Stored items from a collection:
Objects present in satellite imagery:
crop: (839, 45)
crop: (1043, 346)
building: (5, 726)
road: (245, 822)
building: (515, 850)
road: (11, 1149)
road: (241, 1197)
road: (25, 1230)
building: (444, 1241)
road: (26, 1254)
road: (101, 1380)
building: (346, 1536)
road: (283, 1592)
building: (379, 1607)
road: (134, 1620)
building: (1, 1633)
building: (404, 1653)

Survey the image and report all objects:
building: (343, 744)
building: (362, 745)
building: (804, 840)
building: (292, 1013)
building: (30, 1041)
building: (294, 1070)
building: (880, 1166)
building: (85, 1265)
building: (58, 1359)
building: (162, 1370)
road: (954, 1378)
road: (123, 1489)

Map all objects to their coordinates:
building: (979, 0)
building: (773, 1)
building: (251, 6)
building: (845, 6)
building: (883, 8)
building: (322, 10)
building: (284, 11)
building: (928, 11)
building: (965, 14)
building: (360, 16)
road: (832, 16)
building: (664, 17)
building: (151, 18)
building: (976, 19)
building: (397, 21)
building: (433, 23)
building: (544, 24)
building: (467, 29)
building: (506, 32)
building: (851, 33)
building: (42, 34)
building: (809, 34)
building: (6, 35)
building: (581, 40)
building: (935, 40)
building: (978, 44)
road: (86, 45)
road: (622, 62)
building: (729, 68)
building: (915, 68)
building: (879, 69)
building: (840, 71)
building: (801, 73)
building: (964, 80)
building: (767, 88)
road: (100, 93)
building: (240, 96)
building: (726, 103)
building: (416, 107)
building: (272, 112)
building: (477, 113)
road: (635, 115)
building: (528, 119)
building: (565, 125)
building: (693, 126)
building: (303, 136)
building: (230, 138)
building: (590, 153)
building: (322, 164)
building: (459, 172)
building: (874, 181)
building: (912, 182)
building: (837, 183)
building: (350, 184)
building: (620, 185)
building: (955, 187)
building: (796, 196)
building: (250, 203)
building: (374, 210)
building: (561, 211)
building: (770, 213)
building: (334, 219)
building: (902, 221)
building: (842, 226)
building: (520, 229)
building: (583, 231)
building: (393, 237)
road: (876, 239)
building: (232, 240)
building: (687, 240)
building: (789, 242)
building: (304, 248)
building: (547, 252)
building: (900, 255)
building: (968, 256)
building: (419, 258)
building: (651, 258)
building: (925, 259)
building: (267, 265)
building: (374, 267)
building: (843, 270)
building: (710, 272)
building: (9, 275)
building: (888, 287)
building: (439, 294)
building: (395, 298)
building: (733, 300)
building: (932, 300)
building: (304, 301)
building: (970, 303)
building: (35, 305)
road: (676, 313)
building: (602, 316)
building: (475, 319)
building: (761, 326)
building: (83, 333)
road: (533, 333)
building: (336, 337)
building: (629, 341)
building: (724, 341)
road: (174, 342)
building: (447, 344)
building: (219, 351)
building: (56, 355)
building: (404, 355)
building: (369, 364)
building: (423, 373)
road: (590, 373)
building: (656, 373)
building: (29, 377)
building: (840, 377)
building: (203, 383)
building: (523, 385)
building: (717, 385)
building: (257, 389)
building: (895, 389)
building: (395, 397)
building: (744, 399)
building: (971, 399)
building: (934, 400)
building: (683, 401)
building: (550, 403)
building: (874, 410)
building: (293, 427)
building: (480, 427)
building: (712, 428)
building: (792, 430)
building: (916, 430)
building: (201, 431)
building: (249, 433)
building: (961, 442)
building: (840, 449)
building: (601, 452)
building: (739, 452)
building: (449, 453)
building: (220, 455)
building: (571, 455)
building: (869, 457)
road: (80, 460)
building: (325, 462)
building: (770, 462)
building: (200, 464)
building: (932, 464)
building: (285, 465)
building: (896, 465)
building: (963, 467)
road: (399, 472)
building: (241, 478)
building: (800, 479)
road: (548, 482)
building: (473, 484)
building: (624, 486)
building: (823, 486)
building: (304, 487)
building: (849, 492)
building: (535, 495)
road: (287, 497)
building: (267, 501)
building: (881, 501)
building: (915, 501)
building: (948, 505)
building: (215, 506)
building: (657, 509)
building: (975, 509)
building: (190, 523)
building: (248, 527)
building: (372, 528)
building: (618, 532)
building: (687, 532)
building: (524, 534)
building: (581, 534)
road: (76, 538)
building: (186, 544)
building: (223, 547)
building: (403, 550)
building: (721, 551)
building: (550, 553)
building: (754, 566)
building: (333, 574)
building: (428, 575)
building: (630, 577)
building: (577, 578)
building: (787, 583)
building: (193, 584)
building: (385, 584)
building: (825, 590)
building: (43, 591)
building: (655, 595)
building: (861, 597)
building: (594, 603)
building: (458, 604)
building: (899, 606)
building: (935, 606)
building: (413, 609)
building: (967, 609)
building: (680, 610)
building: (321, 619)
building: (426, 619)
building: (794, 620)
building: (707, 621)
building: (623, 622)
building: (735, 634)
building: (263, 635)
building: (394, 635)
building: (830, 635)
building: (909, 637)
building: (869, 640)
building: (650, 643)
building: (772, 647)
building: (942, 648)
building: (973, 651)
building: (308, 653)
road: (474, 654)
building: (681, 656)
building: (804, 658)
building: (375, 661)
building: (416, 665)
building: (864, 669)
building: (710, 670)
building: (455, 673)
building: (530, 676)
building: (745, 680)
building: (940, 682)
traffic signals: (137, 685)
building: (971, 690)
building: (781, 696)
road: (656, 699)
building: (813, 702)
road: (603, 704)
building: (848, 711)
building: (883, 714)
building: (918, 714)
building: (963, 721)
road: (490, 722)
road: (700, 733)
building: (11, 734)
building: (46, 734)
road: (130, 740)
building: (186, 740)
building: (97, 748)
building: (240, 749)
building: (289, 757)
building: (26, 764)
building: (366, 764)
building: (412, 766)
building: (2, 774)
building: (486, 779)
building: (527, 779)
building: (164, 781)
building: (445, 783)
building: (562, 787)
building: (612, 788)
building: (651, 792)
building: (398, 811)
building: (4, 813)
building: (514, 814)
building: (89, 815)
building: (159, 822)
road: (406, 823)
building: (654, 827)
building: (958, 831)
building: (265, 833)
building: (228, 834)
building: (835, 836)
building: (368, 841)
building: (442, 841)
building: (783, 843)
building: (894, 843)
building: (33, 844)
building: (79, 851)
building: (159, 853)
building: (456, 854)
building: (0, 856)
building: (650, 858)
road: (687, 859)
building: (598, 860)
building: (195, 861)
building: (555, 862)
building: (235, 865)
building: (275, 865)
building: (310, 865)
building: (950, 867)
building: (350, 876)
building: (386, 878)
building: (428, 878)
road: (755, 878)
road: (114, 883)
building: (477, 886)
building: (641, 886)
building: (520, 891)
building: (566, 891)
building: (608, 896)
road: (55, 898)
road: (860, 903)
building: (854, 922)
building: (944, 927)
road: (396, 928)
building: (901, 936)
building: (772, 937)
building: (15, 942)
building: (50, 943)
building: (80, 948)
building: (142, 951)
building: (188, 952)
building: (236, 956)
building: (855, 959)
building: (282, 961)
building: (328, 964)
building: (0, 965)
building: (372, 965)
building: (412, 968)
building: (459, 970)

WORK INSTRUCTIONS =
What do the records say? Quote them all exactly.

RESULT OF THIS EXERCISE =
Objects present in satellite imagery:
crop: (839, 45)
crop: (1043, 346)
building: (5, 726)
road: (245, 822)
building: (515, 850)
road: (11, 1149)
road: (241, 1197)
road: (25, 1230)
building: (444, 1241)
road: (26, 1254)
road: (101, 1380)
building: (346, 1536)
road: (283, 1592)
building: (379, 1607)
road: (134, 1620)
building: (1, 1633)
building: (404, 1653)

Survey the image and report all objects:
building: (343, 744)
building: (362, 745)
building: (804, 840)
building: (292, 1013)
building: (30, 1041)
building: (294, 1070)
building: (880, 1166)
building: (85, 1265)
building: (58, 1359)
building: (162, 1370)
road: (954, 1378)
road: (123, 1489)

Map all objects to their coordinates:
building: (979, 0)
building: (773, 1)
building: (251, 6)
building: (845, 6)
building: (883, 8)
building: (322, 10)
building: (284, 11)
building: (928, 11)
building: (965, 14)
building: (360, 16)
road: (832, 16)
building: (664, 17)
building: (151, 18)
building: (976, 19)
building: (397, 21)
building: (433, 23)
building: (544, 24)
building: (467, 29)
building: (506, 32)
building: (851, 33)
building: (42, 34)
building: (809, 34)
building: (6, 35)
building: (581, 40)
building: (935, 40)
building: (978, 44)
road: (86, 45)
road: (622, 62)
building: (729, 68)
building: (915, 68)
building: (879, 69)
building: (840, 71)
building: (801, 73)
building: (964, 80)
building: (767, 88)
road: (100, 93)
building: (240, 96)
building: (726, 103)
building: (416, 107)
building: (272, 112)
building: (477, 113)
road: (635, 115)
building: (528, 119)
building: (565, 125)
building: (693, 126)
building: (303, 136)
building: (230, 138)
building: (590, 153)
building: (322, 164)
building: (459, 172)
building: (874, 181)
building: (912, 182)
building: (837, 183)
building: (350, 184)
building: (620, 185)
building: (955, 187)
building: (796, 196)
building: (250, 203)
building: (374, 210)
building: (561, 211)
building: (770, 213)
building: (334, 219)
building: (902, 221)
building: (842, 226)
building: (520, 229)
building: (583, 231)
building: (393, 237)
road: (876, 239)
building: (232, 240)
building: (687, 240)
building: (789, 242)
building: (304, 248)
building: (547, 252)
building: (900, 255)
building: (968, 256)
building: (419, 258)
building: (651, 258)
building: (925, 259)
building: (267, 265)
building: (374, 267)
building: (843, 270)
building: (710, 272)
building: (9, 275)
building: (888, 287)
building: (439, 294)
building: (395, 298)
building: (733, 300)
building: (932, 300)
building: (304, 301)
building: (970, 303)
building: (35, 305)
road: (676, 313)
building: (602, 316)
building: (475, 319)
building: (761, 326)
building: (83, 333)
road: (533, 333)
building: (336, 337)
building: (629, 341)
building: (724, 341)
road: (174, 342)
building: (447, 344)
building: (219, 351)
building: (56, 355)
building: (404, 355)
building: (369, 364)
building: (423, 373)
road: (590, 373)
building: (656, 373)
building: (29, 377)
building: (840, 377)
building: (203, 383)
building: (523, 385)
building: (717, 385)
building: (257, 389)
building: (895, 389)
building: (395, 397)
building: (744, 399)
building: (971, 399)
building: (934, 400)
building: (683, 401)
building: (550, 403)
building: (874, 410)
building: (293, 427)
building: (480, 427)
building: (712, 428)
building: (792, 430)
building: (916, 430)
building: (201, 431)
building: (249, 433)
building: (961, 442)
building: (840, 449)
building: (601, 452)
building: (739, 452)
building: (449, 453)
building: (220, 455)
building: (571, 455)
building: (869, 457)
road: (80, 460)
building: (325, 462)
building: (770, 462)
building: (200, 464)
building: (932, 464)
building: (285, 465)
building: (896, 465)
building: (963, 467)
road: (399, 472)
building: (241, 478)
building: (800, 479)
road: (548, 482)
building: (473, 484)
building: (624, 486)
building: (823, 486)
building: (304, 487)
building: (849, 492)
building: (535, 495)
road: (287, 497)
building: (267, 501)
building: (881, 501)
building: (915, 501)
building: (948, 505)
building: (215, 506)
building: (657, 509)
building: (975, 509)
building: (190, 523)
building: (248, 527)
building: (372, 528)
building: (618, 532)
building: (687, 532)
building: (524, 534)
building: (581, 534)
road: (76, 538)
building: (186, 544)
building: (223, 547)
building: (403, 550)
building: (721, 551)
building: (550, 553)
building: (754, 566)
building: (333, 574)
building: (428, 575)
building: (630, 577)
building: (577, 578)
building: (787, 583)
building: (193, 584)
building: (385, 584)
building: (825, 590)
building: (43, 591)
building: (655, 595)
building: (861, 597)
building: (594, 603)
building: (458, 604)
building: (899, 606)
building: (935, 606)
building: (413, 609)
building: (967, 609)
building: (680, 610)
building: (321, 619)
building: (426, 619)
building: (794, 620)
building: (707, 621)
building: (623, 622)
building: (735, 634)
building: (263, 635)
building: (394, 635)
building: (830, 635)
building: (909, 637)
building: (869, 640)
building: (650, 643)
building: (772, 647)
building: (942, 648)
building: (973, 651)
building: (308, 653)
road: (474, 654)
building: (681, 656)
building: (804, 658)
building: (375, 661)
building: (416, 665)
building: (864, 669)
building: (710, 670)
building: (455, 673)
building: (530, 676)
building: (745, 680)
building: (940, 682)
traffic signals: (137, 685)
building: (971, 690)
building: (781, 696)
road: (656, 699)
building: (813, 702)
road: (603, 704)
building: (848, 711)
building: (883, 714)
building: (918, 714)
building: (963, 721)
road: (490, 722)
road: (700, 733)
building: (11, 734)
building: (46, 734)
road: (130, 740)
building: (186, 740)
building: (97, 748)
building: (240, 749)
building: (289, 757)
building: (26, 764)
building: (366, 764)
building: (412, 766)
building: (2, 774)
building: (486, 779)
building: (527, 779)
building: (164, 781)
building: (445, 783)
building: (562, 787)
building: (612, 788)
building: (651, 792)
building: (398, 811)
building: (4, 813)
building: (514, 814)
building: (89, 815)
building: (159, 822)
road: (406, 823)
building: (654, 827)
building: (958, 831)
building: (265, 833)
building: (228, 834)
building: (835, 836)
building: (368, 841)
building: (442, 841)
building: (783, 843)
building: (894, 843)
building: (33, 844)
building: (79, 851)
building: (159, 853)
building: (456, 854)
building: (0, 856)
building: (650, 858)
road: (687, 859)
building: (598, 860)
building: (195, 861)
building: (555, 862)
building: (235, 865)
building: (275, 865)
building: (310, 865)
building: (950, 867)
building: (350, 876)
building: (386, 878)
building: (428, 878)
road: (755, 878)
road: (114, 883)
building: (477, 886)
building: (641, 886)
building: (520, 891)
building: (566, 891)
building: (608, 896)
road: (55, 898)
road: (860, 903)
building: (854, 922)
building: (944, 927)
road: (396, 928)
building: (901, 936)
building: (772, 937)
building: (15, 942)
building: (50, 943)
building: (80, 948)
building: (142, 951)
building: (188, 952)
building: (236, 956)
building: (855, 959)
building: (282, 961)
building: (328, 964)
building: (0, 965)
building: (372, 965)
building: (412, 968)
building: (459, 970)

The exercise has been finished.